____ Records supplied
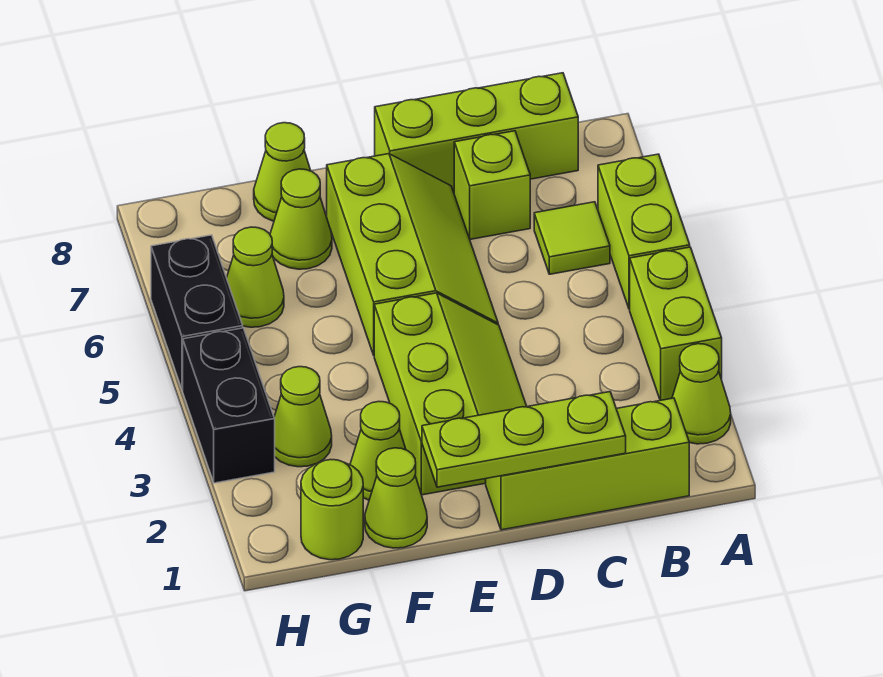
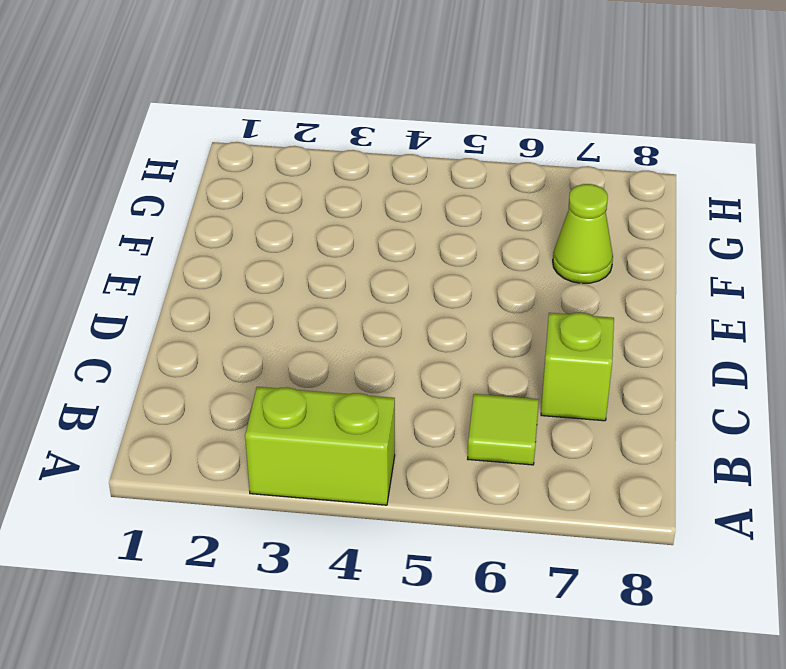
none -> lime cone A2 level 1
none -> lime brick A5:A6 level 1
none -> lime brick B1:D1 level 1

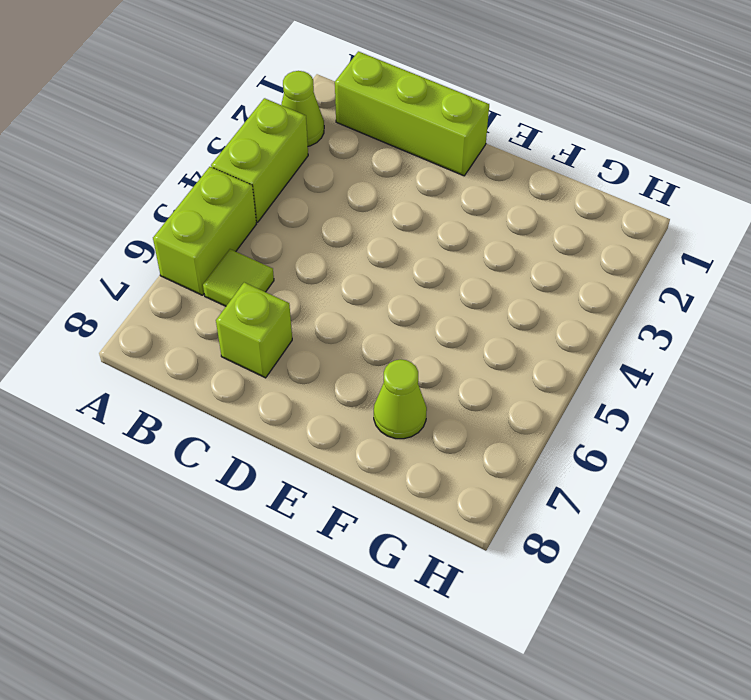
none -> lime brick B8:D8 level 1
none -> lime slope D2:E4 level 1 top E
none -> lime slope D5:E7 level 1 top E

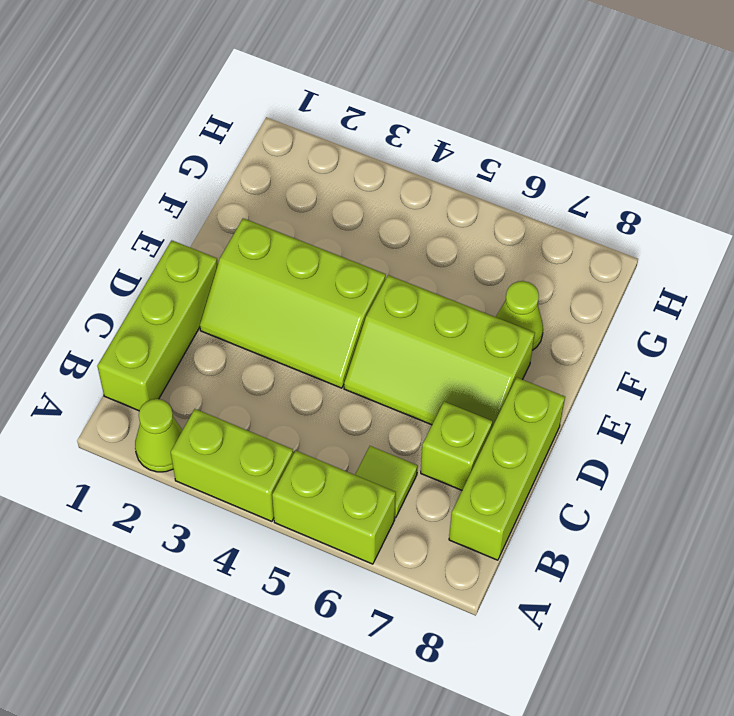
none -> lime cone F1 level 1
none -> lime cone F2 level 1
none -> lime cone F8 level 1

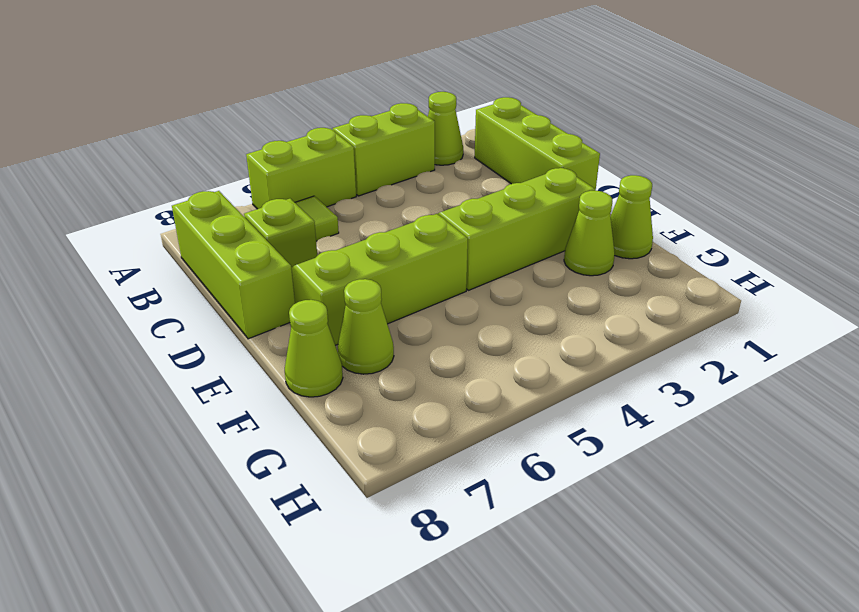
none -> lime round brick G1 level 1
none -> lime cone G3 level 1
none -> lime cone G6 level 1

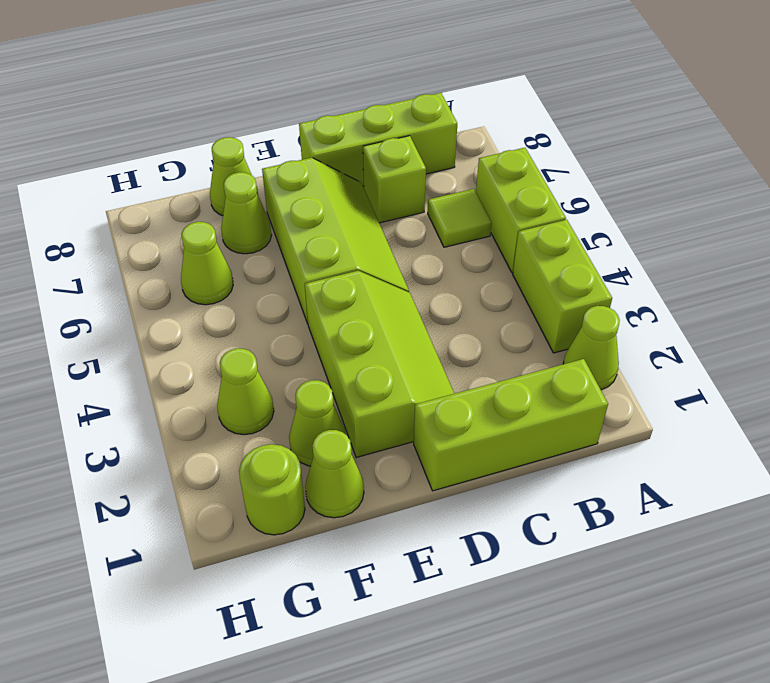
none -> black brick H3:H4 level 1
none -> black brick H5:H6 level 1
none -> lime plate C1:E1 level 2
________
• Work instructions:
Keeping every word as it is, write out all the data and omit the pictures.

• Completed exercise:
none -> lime cone A2 level 1
none -> lime brick A5:A6 level 1
none -> lime brick B1:D1 level 1

none -> lime brick B8:D8 level 1
none -> lime slope D2:E4 level 1 top E
none -> lime slope D5:E7 level 1 top E

none -> lime cone F1 level 1
none -> lime cone F2 level 1
none -> lime cone F8 level 1

none -> lime round brick G1 level 1
none -> lime cone G3 level 1
none -> lime cone G6 level 1

none -> black brick H3:H4 level 1
none -> black brick H5:H6 level 1
none -> lime plate C1:E1 level 2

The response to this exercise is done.